(Collected data entries)

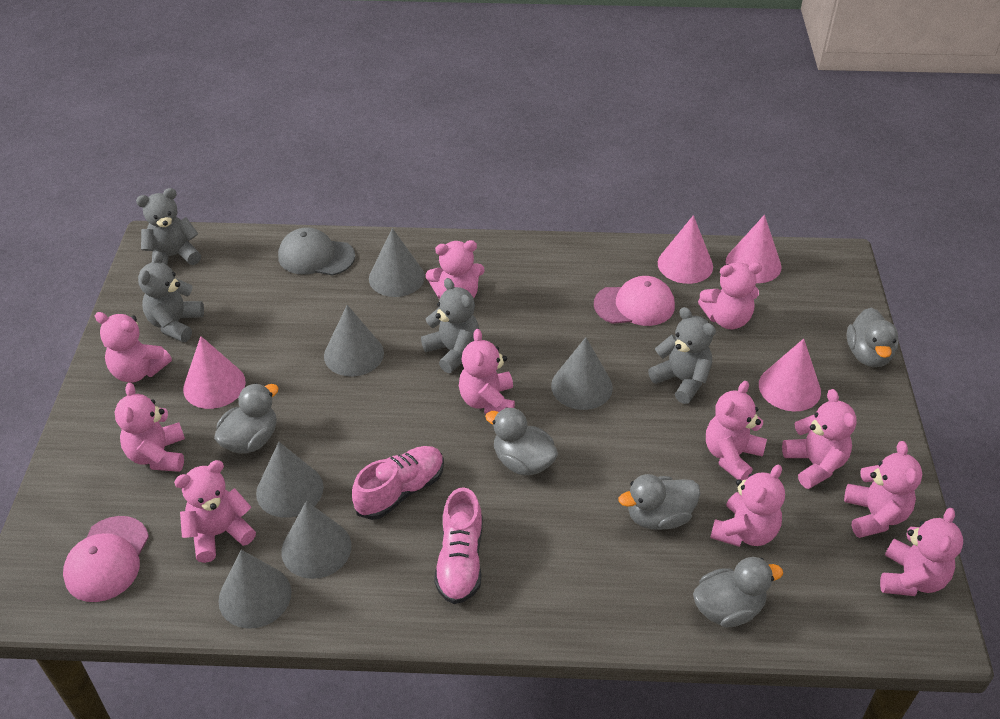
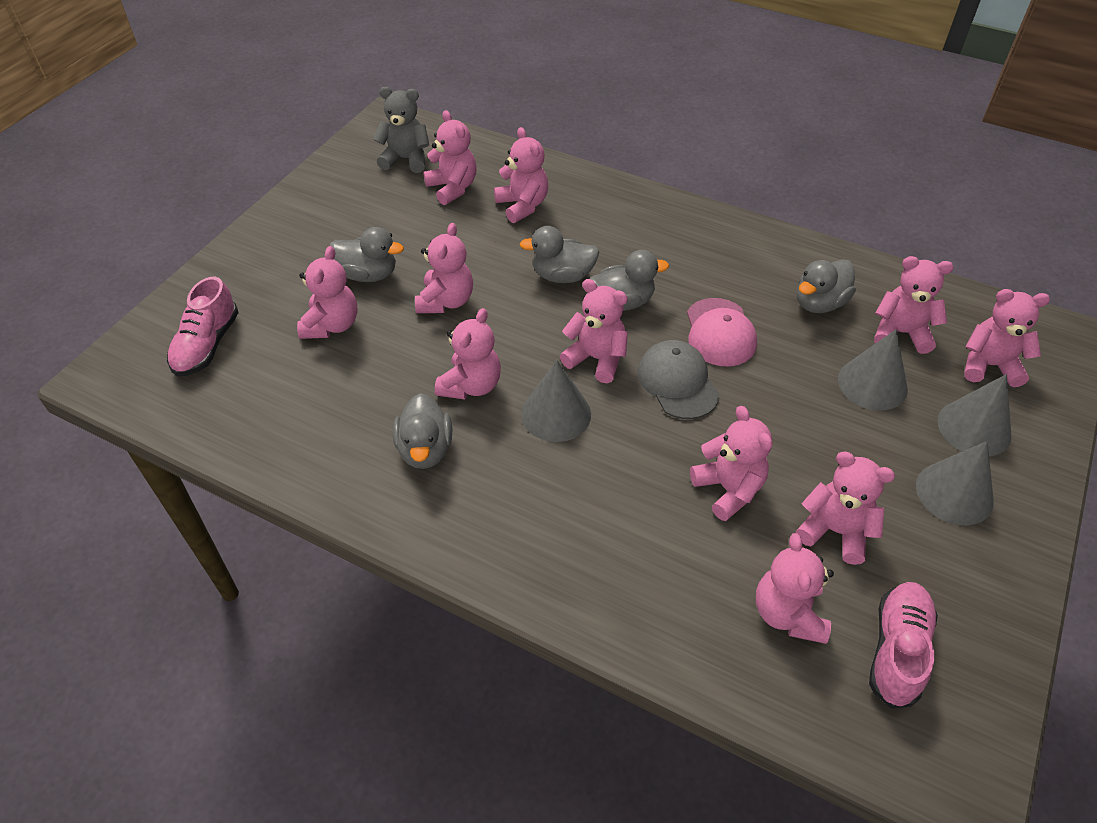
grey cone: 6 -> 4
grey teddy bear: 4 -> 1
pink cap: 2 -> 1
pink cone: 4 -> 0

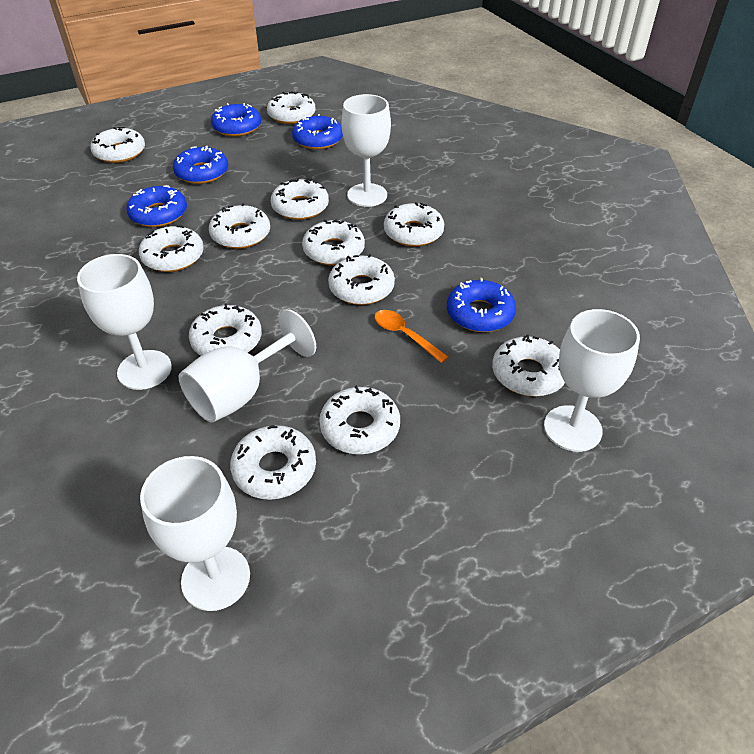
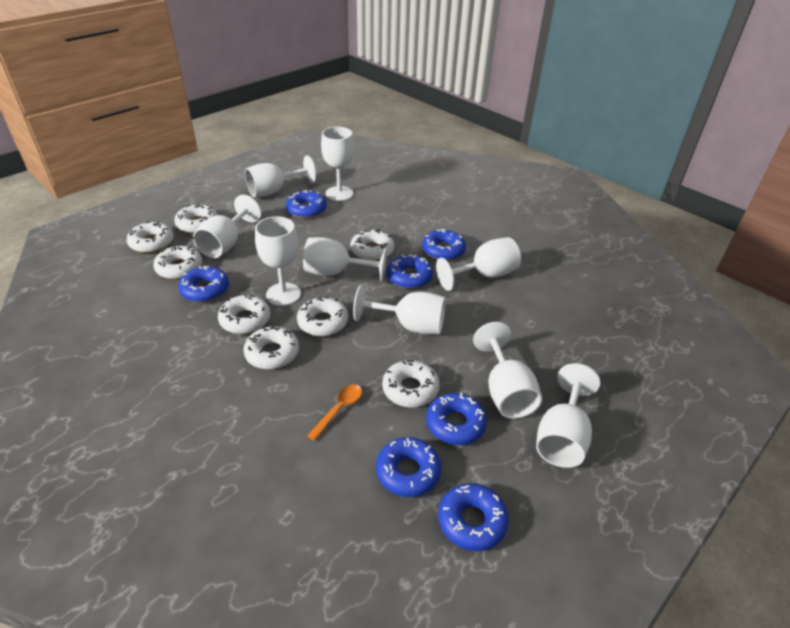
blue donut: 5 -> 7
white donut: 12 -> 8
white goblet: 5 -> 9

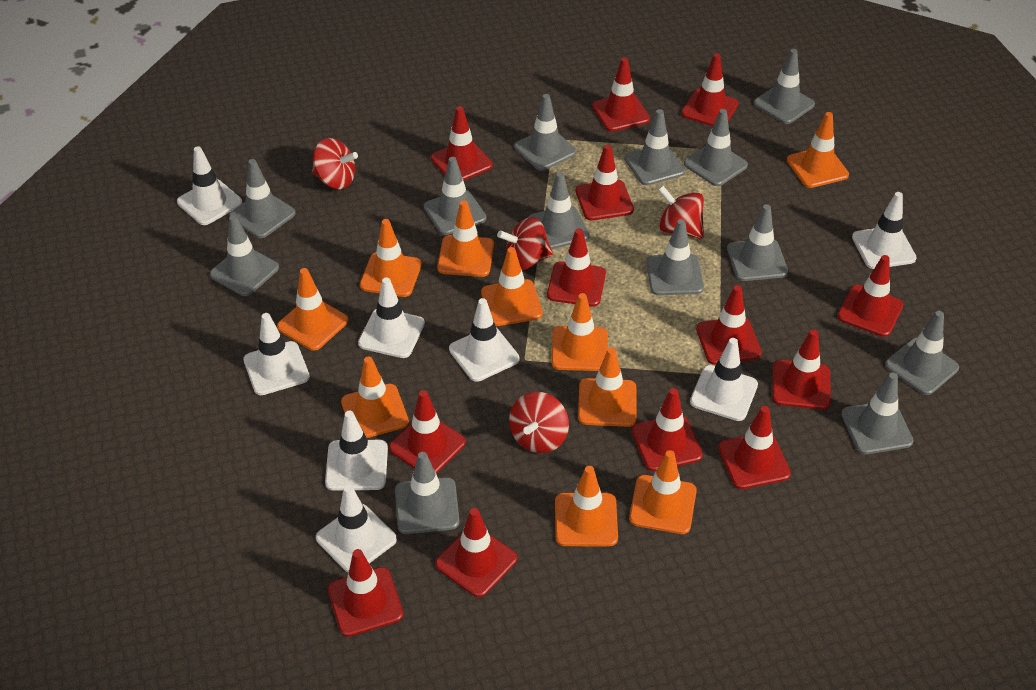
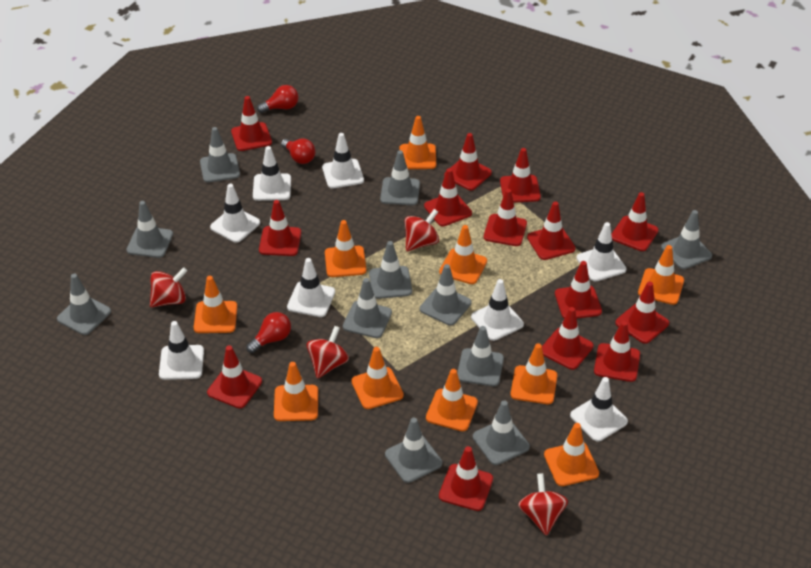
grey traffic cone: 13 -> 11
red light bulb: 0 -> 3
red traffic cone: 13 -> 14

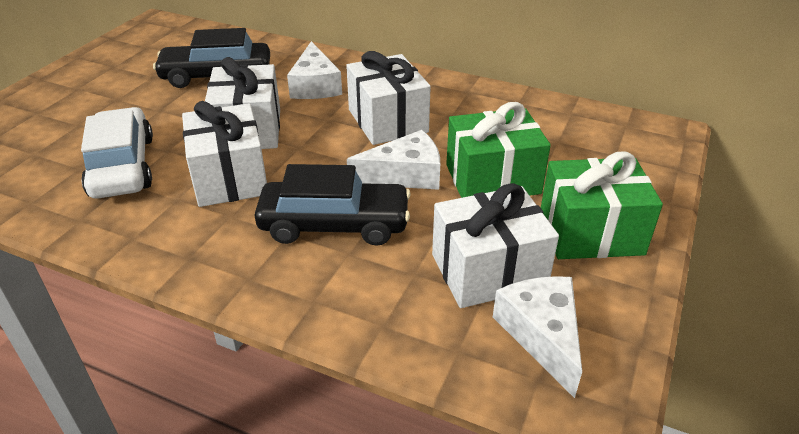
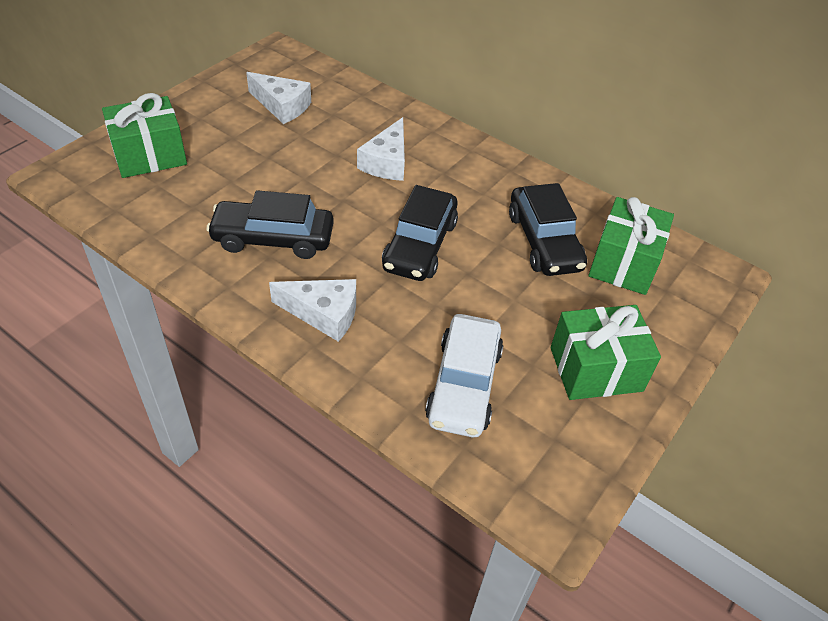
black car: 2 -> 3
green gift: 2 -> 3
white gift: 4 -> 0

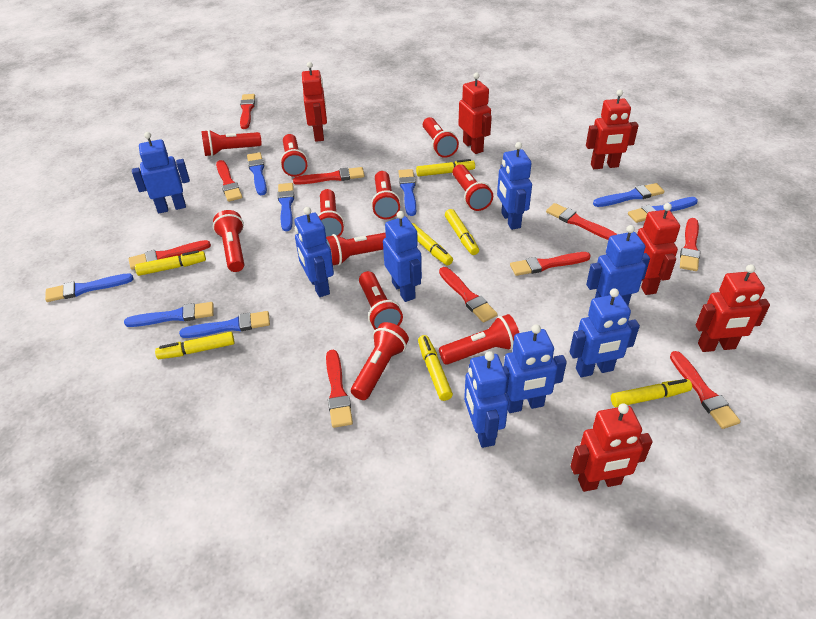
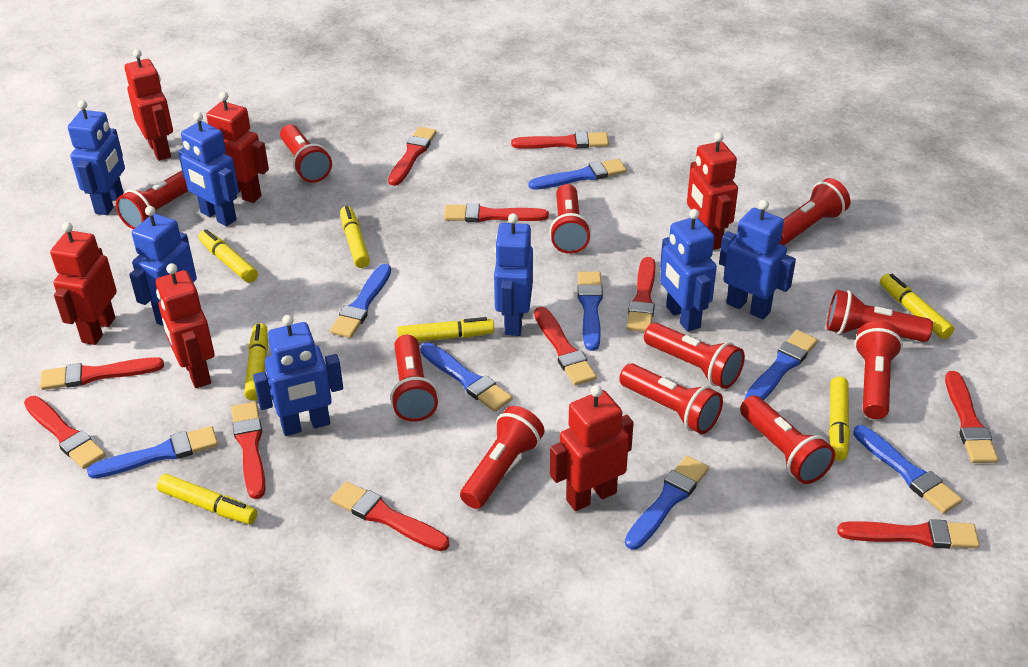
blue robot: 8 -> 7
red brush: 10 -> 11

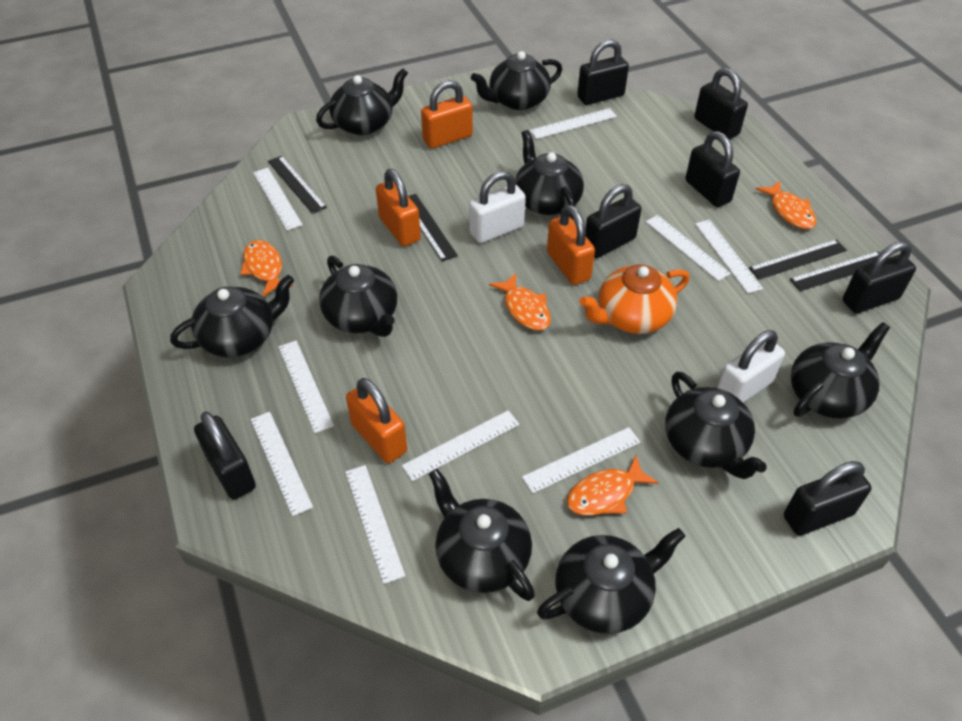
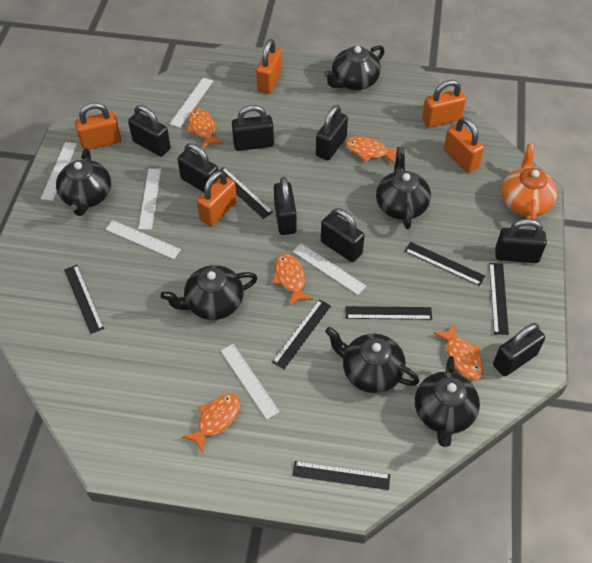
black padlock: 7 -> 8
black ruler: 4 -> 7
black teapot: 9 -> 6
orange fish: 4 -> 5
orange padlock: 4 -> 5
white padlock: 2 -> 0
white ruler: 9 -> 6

▶ [BRIEF]: Copy out the lines above, from the one holding "orange fish: 4 -> 5" through the final line, with no other lines.

▶ [RESPONSE BELOW]:
orange fish: 4 -> 5
orange padlock: 4 -> 5
white padlock: 2 -> 0
white ruler: 9 -> 6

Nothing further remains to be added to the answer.